**Work item:** Write out the records in full and without alteration, setting aside their pictures.

**Data for analysis:**
'''

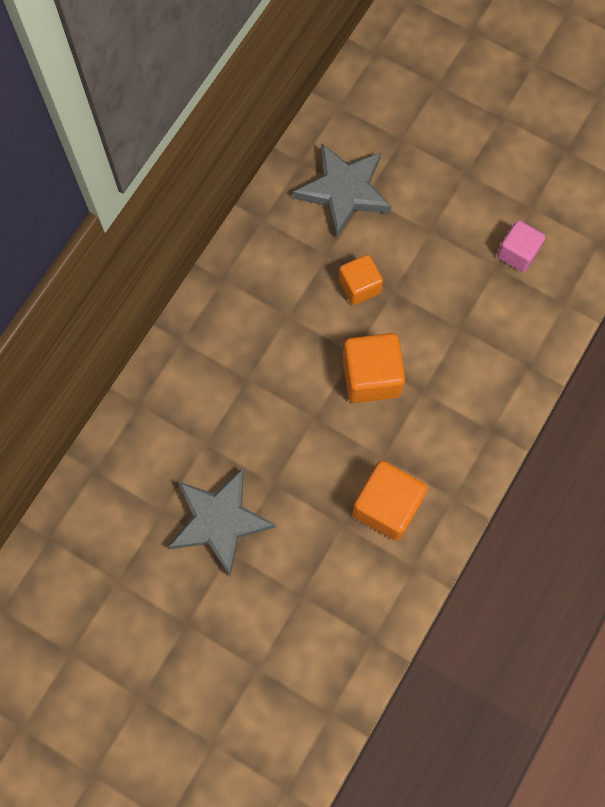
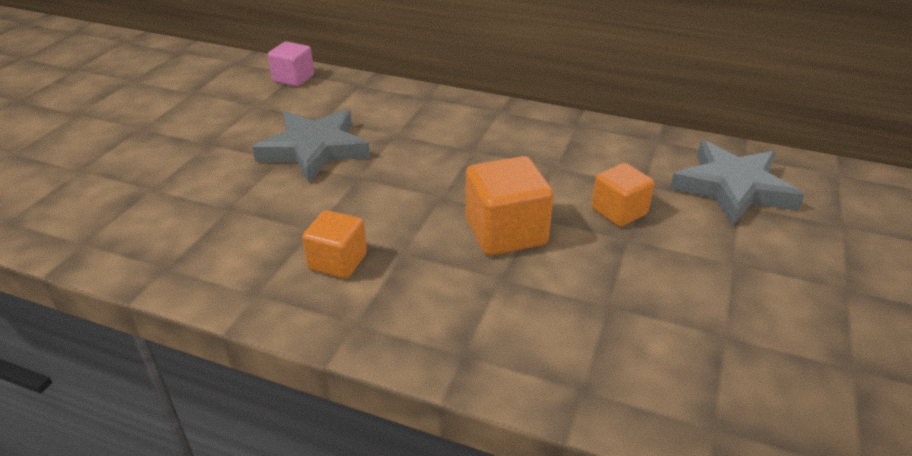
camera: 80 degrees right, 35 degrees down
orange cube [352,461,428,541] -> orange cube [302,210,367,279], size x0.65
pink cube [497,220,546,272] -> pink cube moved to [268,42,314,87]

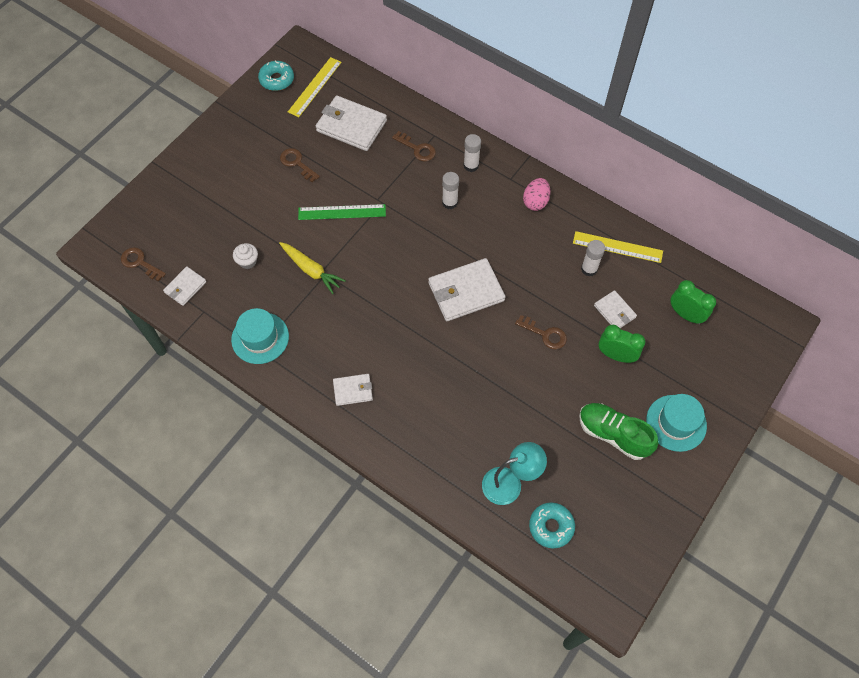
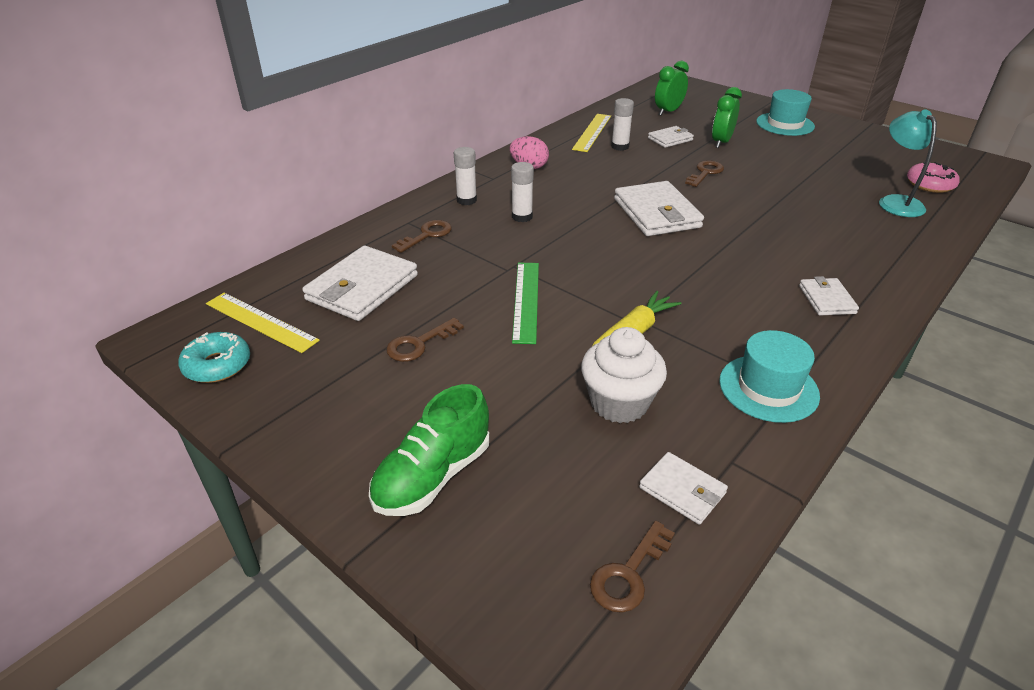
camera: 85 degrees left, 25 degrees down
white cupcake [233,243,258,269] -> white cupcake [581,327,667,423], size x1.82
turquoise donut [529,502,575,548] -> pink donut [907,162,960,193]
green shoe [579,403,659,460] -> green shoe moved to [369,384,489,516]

'''

**Solution:**
camera: 80 degrees right, 35 degrees down
orange cube [352,461,428,541] -> orange cube [302,210,367,279], size x0.65
pink cube [497,220,546,272] -> pink cube moved to [268,42,314,87]

camera: 85 degrees left, 25 degrees down
white cupcake [233,243,258,269] -> white cupcake [581,327,667,423], size x1.82
turquoise donut [529,502,575,548] -> pink donut [907,162,960,193]
green shoe [579,403,659,460] -> green shoe moved to [369,384,489,516]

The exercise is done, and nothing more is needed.